*** DATA LISTING ***

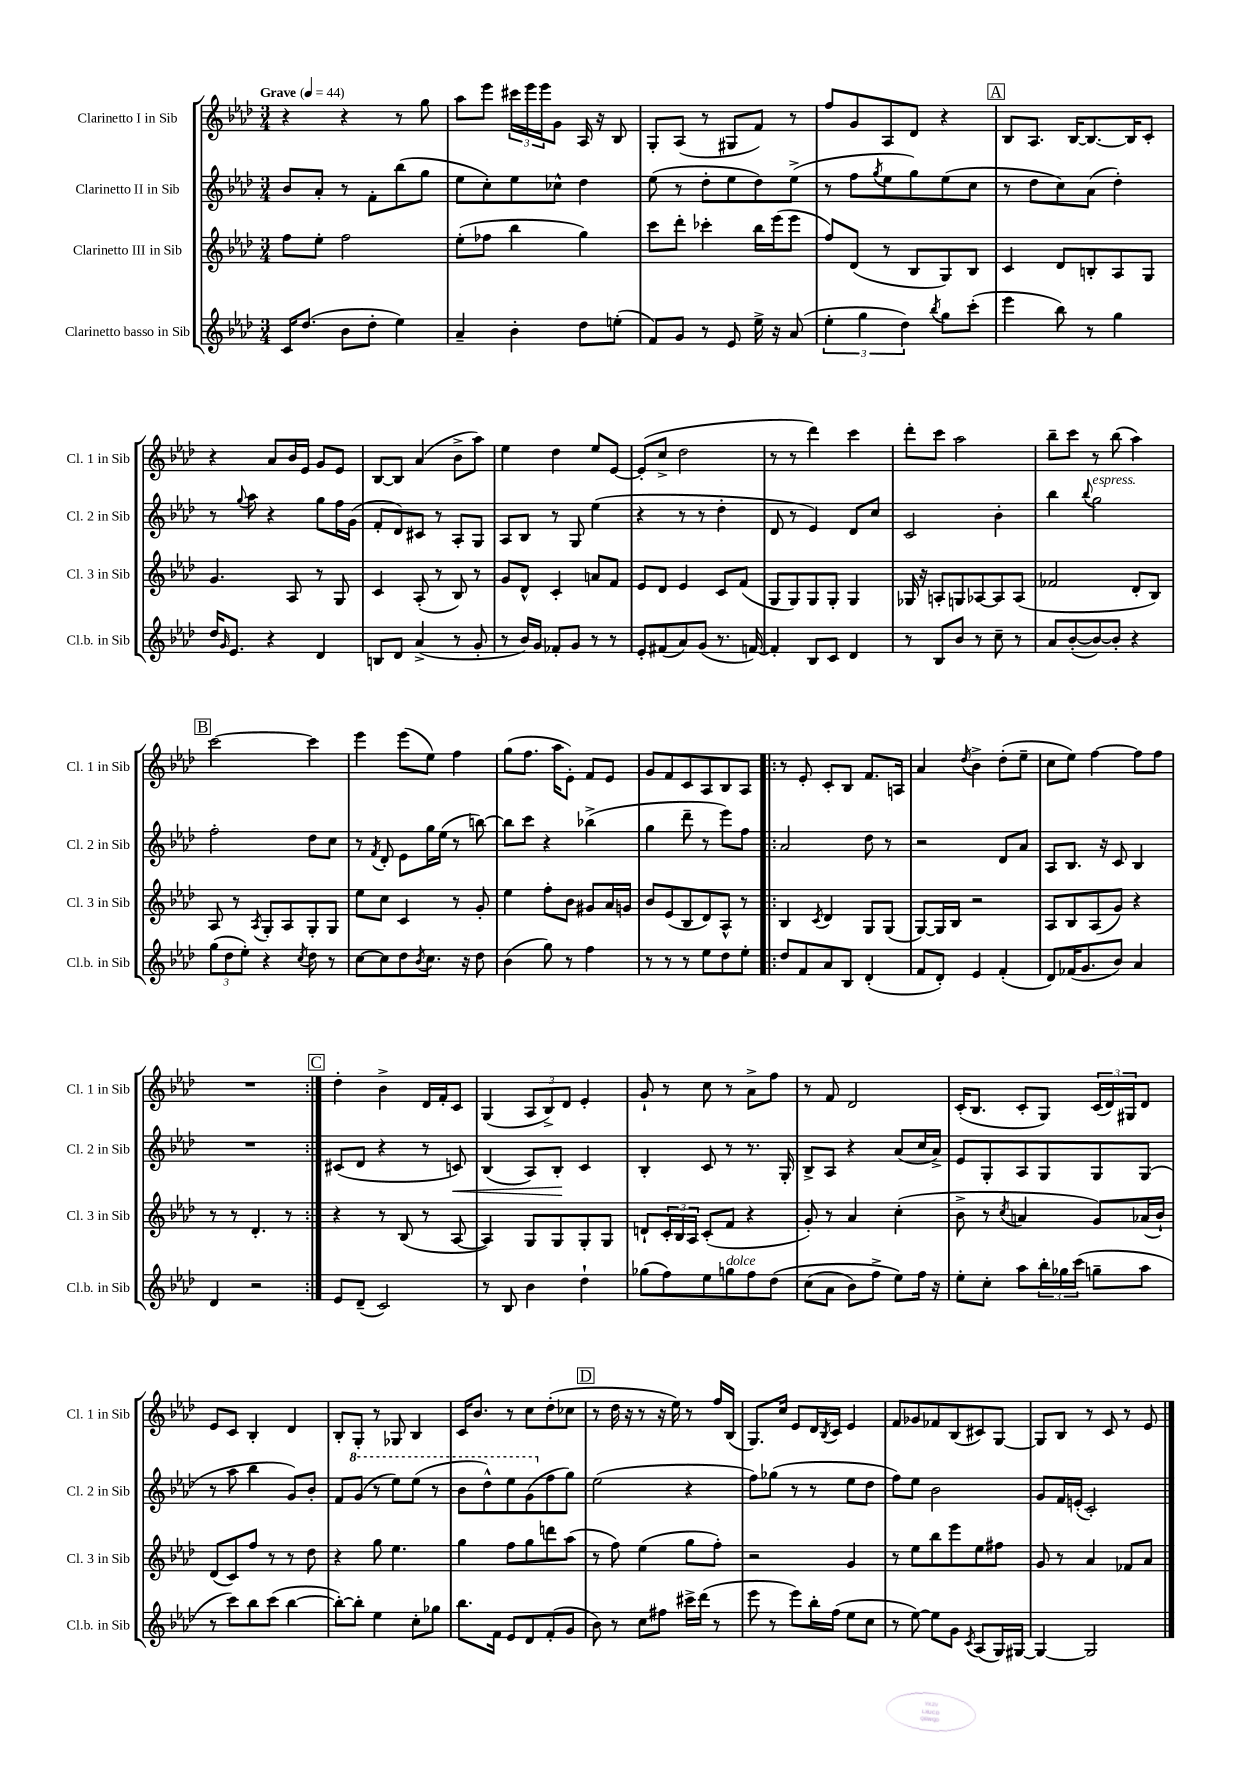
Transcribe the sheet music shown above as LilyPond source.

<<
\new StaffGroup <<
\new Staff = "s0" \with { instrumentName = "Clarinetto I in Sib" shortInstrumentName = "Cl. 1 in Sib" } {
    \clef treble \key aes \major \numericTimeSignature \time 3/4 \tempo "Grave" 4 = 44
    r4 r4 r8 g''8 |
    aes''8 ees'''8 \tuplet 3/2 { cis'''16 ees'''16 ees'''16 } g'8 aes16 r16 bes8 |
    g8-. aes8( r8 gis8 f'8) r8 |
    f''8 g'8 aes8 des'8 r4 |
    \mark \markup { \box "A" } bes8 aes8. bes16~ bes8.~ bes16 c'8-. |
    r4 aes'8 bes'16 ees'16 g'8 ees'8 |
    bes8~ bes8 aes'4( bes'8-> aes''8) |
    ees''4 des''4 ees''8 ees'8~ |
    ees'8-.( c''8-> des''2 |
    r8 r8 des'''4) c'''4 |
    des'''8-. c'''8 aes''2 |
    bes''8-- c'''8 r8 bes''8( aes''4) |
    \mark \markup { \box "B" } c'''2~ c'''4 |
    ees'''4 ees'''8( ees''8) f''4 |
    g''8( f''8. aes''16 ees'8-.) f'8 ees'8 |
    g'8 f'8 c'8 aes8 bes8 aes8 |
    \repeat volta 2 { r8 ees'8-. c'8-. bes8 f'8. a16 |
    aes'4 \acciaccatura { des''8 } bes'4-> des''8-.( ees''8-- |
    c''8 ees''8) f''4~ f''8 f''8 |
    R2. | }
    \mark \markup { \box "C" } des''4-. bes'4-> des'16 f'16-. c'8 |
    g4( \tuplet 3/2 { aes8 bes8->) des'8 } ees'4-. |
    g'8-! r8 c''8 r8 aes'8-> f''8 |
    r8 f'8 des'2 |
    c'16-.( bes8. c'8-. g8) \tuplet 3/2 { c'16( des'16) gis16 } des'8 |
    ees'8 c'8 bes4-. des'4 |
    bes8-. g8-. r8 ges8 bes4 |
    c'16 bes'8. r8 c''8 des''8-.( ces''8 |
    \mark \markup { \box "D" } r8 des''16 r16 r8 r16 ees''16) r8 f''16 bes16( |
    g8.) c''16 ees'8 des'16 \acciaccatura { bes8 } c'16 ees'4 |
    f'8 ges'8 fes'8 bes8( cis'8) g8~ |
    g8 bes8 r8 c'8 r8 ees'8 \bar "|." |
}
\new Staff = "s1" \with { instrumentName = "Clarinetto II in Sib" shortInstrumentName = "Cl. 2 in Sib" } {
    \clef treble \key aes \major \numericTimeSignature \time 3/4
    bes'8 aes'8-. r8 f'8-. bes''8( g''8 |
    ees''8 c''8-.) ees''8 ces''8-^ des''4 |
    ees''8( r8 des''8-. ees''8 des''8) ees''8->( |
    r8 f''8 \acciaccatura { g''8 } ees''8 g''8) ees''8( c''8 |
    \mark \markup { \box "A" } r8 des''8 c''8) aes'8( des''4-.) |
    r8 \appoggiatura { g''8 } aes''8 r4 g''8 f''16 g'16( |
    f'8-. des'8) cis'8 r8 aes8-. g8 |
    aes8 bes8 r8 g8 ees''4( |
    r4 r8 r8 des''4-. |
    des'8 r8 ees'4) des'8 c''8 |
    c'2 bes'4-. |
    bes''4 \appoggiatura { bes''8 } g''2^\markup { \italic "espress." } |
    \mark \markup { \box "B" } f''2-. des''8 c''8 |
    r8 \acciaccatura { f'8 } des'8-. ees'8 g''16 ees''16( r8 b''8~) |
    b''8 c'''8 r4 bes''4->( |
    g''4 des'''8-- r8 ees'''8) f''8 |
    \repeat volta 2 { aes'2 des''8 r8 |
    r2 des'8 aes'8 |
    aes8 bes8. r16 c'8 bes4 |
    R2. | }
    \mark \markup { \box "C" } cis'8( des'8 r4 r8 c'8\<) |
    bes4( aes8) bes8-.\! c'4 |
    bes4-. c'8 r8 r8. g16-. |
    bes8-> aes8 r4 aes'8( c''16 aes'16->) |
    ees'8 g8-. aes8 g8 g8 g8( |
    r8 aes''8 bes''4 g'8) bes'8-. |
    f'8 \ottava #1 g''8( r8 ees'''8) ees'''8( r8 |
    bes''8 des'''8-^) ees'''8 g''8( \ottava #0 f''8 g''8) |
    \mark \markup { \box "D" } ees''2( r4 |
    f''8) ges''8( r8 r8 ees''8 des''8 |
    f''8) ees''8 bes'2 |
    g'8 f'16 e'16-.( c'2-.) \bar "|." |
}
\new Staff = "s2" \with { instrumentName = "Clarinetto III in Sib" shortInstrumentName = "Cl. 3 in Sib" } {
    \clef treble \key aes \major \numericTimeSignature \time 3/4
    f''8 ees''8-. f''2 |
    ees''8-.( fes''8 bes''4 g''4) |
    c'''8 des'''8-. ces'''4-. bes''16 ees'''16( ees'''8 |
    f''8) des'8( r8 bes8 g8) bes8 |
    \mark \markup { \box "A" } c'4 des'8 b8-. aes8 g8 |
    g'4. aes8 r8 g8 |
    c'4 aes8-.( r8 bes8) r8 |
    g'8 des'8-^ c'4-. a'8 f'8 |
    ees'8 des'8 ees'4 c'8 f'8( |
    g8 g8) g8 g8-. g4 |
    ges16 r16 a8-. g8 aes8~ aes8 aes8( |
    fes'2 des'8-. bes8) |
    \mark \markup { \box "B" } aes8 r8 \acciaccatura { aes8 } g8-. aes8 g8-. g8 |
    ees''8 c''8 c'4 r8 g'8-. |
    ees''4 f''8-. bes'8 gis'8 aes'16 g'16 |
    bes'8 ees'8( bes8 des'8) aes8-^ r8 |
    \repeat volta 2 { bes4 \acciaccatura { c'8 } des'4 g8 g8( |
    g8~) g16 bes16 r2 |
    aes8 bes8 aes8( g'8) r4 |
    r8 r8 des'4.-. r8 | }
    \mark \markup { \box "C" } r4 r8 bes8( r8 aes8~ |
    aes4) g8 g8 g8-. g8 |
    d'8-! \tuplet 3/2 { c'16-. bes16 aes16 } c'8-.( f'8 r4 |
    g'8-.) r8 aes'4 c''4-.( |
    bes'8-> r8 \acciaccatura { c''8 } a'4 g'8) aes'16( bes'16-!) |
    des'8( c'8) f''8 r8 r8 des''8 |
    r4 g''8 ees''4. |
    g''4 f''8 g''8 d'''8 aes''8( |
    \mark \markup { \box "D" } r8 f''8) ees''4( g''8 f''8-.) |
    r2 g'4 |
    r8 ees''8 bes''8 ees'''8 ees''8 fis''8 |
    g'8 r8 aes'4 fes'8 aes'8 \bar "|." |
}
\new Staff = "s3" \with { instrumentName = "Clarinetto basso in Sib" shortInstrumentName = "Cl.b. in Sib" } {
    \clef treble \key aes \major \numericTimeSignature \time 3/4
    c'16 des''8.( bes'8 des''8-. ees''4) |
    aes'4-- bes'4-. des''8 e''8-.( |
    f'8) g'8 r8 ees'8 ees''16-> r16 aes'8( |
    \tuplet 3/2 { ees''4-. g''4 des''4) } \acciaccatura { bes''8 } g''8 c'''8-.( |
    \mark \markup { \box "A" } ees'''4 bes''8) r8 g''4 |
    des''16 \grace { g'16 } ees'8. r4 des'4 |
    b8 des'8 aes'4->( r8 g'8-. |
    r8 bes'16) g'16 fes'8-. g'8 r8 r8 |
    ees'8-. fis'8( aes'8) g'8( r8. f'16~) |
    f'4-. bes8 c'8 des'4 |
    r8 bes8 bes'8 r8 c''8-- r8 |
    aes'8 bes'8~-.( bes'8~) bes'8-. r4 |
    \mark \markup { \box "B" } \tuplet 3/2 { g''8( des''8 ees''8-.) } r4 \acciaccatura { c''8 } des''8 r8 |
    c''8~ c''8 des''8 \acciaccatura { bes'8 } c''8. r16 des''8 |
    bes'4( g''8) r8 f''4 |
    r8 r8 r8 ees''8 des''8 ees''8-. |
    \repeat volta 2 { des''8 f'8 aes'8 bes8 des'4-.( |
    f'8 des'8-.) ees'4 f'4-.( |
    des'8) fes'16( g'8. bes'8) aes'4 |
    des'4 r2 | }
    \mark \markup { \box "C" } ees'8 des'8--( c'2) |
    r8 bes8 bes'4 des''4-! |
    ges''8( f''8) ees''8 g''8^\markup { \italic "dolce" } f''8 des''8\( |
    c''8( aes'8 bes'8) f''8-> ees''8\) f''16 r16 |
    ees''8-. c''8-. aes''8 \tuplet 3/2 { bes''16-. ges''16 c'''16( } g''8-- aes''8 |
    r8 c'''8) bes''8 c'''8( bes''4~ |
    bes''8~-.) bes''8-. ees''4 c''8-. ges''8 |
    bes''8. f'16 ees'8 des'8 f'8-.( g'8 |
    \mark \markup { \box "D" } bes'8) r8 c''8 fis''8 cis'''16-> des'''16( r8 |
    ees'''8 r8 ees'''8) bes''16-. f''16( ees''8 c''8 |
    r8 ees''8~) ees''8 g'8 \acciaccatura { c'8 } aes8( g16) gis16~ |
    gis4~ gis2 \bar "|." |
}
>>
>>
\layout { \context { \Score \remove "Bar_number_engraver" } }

***

*TASK DETAILS*. Report each line of the material above that contains the string "with". Case matters, so uppercase and lowercase letters count as different.

*EXERCISE SOLUTION*.
\new Staff = "s0" \with { instrumentName = "Clarinetto I in Sib" shortInstrumentName = "Cl. 1 in Sib" } {
\new Staff = "s1" \with { instrumentName = "Clarinetto II in Sib" shortInstrumentName = "Cl. 2 in Sib" } {
\new Staff = "s2" \with { instrumentName = "Clarinetto III in Sib" shortInstrumentName = "Cl. 3 in Sib" } {
\new Staff = "s3" \with { instrumentName = "Clarinetto basso in Sib" shortInstrumentName = "Cl.b. in Sib" } {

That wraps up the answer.